-------- Input data --------

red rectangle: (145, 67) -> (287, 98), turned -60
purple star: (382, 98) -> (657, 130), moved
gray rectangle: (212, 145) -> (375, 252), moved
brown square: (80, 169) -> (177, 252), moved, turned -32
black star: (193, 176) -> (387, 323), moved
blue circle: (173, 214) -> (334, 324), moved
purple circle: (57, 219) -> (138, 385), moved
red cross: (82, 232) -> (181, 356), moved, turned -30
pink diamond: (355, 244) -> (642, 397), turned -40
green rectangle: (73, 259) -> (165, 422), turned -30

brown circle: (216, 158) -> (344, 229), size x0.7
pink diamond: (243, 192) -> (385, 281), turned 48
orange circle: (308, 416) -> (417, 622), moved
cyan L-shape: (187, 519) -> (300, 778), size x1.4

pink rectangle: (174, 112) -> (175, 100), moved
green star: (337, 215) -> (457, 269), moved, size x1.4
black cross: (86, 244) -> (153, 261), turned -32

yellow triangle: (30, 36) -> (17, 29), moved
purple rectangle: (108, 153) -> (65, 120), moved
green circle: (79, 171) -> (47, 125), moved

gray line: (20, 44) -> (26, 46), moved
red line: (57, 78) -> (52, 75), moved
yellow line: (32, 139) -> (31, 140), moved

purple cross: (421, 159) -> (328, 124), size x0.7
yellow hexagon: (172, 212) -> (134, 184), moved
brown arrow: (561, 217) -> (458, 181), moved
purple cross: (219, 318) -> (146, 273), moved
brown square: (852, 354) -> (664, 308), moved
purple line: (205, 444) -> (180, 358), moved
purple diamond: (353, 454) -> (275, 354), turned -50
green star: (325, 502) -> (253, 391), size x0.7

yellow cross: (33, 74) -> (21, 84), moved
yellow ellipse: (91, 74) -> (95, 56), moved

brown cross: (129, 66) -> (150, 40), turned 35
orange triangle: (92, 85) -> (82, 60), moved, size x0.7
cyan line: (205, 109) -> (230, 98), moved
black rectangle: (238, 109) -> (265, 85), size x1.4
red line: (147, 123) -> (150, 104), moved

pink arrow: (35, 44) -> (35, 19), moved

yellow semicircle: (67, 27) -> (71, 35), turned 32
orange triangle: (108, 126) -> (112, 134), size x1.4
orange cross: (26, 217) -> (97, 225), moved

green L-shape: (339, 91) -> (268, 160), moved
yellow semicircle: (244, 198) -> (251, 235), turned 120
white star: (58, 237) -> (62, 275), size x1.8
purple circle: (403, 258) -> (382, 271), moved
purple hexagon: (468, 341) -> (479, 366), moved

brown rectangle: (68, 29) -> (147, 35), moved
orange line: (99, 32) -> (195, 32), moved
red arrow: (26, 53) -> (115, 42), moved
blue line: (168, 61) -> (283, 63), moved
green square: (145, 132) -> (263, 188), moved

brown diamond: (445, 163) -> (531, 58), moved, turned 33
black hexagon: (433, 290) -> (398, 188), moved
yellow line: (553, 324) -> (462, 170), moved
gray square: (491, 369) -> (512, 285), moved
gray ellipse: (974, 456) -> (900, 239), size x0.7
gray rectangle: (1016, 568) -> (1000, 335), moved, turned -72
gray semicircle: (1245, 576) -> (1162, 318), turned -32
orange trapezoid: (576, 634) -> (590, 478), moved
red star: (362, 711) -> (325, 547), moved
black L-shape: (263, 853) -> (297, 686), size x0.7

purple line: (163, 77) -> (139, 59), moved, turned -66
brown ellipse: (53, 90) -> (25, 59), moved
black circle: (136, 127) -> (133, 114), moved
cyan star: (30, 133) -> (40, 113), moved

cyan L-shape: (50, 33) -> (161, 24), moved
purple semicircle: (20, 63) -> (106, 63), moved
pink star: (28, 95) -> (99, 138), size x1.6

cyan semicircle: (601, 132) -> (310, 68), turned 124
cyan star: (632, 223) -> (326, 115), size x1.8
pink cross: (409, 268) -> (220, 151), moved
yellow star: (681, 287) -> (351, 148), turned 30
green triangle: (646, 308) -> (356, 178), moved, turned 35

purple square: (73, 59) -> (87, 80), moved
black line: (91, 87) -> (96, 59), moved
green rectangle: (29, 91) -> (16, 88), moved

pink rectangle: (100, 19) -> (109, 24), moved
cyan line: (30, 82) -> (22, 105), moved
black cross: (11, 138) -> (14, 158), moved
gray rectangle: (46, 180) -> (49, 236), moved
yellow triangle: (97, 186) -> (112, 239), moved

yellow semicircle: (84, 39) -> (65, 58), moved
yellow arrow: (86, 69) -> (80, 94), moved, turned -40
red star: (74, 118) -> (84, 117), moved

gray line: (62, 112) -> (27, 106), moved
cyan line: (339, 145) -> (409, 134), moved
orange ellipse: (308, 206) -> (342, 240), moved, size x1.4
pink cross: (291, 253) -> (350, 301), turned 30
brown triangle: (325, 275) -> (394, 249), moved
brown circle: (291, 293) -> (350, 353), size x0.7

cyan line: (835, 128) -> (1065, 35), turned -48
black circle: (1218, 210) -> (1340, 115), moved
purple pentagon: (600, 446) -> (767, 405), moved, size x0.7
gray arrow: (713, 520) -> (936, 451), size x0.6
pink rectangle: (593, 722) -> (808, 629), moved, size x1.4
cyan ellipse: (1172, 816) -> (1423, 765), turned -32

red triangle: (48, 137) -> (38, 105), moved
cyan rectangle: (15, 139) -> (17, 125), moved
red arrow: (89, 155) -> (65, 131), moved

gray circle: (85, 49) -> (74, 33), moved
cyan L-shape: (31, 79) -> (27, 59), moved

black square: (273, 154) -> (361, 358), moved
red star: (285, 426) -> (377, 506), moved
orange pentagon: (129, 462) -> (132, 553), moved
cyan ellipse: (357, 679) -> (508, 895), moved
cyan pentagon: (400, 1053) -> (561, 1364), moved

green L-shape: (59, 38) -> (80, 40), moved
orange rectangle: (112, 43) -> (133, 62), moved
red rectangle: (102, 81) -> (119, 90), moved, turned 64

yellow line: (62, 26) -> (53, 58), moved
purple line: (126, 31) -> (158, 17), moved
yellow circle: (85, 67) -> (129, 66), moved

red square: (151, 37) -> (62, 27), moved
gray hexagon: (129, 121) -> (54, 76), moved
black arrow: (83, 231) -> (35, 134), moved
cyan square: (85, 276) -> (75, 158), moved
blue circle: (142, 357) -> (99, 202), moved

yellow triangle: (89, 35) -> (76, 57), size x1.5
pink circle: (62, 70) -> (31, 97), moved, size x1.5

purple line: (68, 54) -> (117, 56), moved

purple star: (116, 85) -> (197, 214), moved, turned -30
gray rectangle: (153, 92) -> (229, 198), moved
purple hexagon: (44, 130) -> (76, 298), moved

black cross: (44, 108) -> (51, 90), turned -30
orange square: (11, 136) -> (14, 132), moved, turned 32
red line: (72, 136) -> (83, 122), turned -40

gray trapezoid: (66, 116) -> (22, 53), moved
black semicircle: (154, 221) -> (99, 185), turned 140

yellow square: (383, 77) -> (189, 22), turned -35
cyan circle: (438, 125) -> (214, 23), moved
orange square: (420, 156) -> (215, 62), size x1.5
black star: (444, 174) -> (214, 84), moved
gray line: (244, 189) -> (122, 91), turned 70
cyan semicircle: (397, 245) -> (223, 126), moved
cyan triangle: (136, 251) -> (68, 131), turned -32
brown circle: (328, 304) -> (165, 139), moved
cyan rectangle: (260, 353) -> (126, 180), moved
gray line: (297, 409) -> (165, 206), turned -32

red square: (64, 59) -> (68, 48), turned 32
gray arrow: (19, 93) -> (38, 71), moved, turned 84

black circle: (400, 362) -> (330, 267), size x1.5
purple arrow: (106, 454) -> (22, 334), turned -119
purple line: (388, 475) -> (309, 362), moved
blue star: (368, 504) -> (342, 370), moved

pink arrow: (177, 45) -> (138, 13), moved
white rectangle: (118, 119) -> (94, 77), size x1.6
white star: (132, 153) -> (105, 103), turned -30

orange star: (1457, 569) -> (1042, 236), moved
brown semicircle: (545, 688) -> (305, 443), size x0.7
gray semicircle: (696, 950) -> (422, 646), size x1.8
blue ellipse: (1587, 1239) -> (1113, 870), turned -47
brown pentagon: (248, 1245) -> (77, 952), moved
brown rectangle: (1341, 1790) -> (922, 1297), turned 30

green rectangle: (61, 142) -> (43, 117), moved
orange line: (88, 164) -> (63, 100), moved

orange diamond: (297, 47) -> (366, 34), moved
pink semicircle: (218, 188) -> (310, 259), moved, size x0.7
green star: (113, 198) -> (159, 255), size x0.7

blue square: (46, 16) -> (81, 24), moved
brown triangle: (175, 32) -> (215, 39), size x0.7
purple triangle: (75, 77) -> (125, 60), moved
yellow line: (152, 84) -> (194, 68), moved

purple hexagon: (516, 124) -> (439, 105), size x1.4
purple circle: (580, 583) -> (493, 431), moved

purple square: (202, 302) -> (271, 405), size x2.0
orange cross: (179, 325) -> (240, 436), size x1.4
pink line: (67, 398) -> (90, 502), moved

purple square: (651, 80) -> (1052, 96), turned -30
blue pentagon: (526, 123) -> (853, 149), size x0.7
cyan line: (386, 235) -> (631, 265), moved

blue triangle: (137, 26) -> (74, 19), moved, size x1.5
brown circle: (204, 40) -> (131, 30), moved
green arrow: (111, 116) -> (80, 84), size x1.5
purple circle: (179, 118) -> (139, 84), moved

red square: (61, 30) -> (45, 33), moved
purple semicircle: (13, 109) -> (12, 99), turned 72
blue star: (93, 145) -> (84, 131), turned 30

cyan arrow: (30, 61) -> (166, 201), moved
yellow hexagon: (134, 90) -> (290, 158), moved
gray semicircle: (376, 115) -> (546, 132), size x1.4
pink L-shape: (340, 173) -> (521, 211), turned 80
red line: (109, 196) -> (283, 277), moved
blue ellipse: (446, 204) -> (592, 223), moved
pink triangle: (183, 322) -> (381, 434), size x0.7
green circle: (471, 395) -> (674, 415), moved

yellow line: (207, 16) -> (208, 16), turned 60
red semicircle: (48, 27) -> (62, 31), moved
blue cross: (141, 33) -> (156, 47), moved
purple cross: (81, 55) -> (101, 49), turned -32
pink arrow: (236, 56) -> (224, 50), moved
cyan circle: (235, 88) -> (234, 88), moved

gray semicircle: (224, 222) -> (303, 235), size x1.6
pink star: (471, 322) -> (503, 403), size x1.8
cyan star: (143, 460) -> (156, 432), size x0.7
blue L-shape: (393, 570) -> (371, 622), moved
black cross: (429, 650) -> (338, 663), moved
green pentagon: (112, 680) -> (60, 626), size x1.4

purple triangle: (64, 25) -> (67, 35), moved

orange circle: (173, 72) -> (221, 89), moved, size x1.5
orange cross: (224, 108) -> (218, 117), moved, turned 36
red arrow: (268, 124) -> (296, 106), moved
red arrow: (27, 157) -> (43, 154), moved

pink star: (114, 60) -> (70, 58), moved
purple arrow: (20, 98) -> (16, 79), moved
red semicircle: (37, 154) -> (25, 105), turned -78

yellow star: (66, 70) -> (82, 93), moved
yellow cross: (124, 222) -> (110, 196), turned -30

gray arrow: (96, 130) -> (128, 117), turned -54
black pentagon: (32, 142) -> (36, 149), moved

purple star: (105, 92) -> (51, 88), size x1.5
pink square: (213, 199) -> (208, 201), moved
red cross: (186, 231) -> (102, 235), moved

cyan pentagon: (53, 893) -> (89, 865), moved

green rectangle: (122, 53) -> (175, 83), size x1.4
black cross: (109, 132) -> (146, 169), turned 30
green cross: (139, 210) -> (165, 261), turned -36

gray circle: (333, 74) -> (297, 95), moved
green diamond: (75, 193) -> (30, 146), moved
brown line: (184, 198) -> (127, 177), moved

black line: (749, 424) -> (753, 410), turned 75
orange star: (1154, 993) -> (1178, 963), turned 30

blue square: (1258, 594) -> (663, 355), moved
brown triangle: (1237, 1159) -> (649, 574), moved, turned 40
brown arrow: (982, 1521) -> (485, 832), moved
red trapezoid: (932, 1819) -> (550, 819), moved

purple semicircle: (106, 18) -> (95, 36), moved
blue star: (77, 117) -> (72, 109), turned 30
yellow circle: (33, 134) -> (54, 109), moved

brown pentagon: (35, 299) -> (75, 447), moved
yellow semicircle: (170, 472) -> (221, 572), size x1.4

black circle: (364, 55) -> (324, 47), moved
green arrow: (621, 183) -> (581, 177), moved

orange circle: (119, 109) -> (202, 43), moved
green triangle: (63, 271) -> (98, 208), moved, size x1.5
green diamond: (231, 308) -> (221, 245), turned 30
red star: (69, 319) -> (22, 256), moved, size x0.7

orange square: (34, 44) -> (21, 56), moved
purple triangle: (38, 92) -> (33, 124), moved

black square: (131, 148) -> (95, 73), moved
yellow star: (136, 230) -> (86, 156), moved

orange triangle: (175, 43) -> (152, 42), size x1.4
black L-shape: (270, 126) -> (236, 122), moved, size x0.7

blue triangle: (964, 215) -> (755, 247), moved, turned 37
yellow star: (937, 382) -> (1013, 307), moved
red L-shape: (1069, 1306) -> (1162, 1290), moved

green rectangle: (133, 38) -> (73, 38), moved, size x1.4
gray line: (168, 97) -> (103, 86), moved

--------

(Description of the task):
In the listing above, locate the line containing "black circle: (400, 362)" and the line containing "purple circle: (580, 583)", then transcribe both and every line between them verbatim.

(The answer):
black circle: (400, 362) -> (330, 267), size x1.5
purple arrow: (106, 454) -> (22, 334), turned -119
purple line: (388, 475) -> (309, 362), moved
blue star: (368, 504) -> (342, 370), moved

pink arrow: (177, 45) -> (138, 13), moved
white rectangle: (118, 119) -> (94, 77), size x1.6
white star: (132, 153) -> (105, 103), turned -30

orange star: (1457, 569) -> (1042, 236), moved
brown semicircle: (545, 688) -> (305, 443), size x0.7
gray semicircle: (696, 950) -> (422, 646), size x1.8
blue ellipse: (1587, 1239) -> (1113, 870), turned -47
brown pentagon: (248, 1245) -> (77, 952), moved
brown rectangle: (1341, 1790) -> (922, 1297), turned 30

green rectangle: (61, 142) -> (43, 117), moved
orange line: (88, 164) -> (63, 100), moved

orange diamond: (297, 47) -> (366, 34), moved
pink semicircle: (218, 188) -> (310, 259), moved, size x0.7
green star: (113, 198) -> (159, 255), size x0.7

blue square: (46, 16) -> (81, 24), moved
brown triangle: (175, 32) -> (215, 39), size x0.7
purple triangle: (75, 77) -> (125, 60), moved
yellow line: (152, 84) -> (194, 68), moved

purple hexagon: (516, 124) -> (439, 105), size x1.4
purple circle: (580, 583) -> (493, 431), moved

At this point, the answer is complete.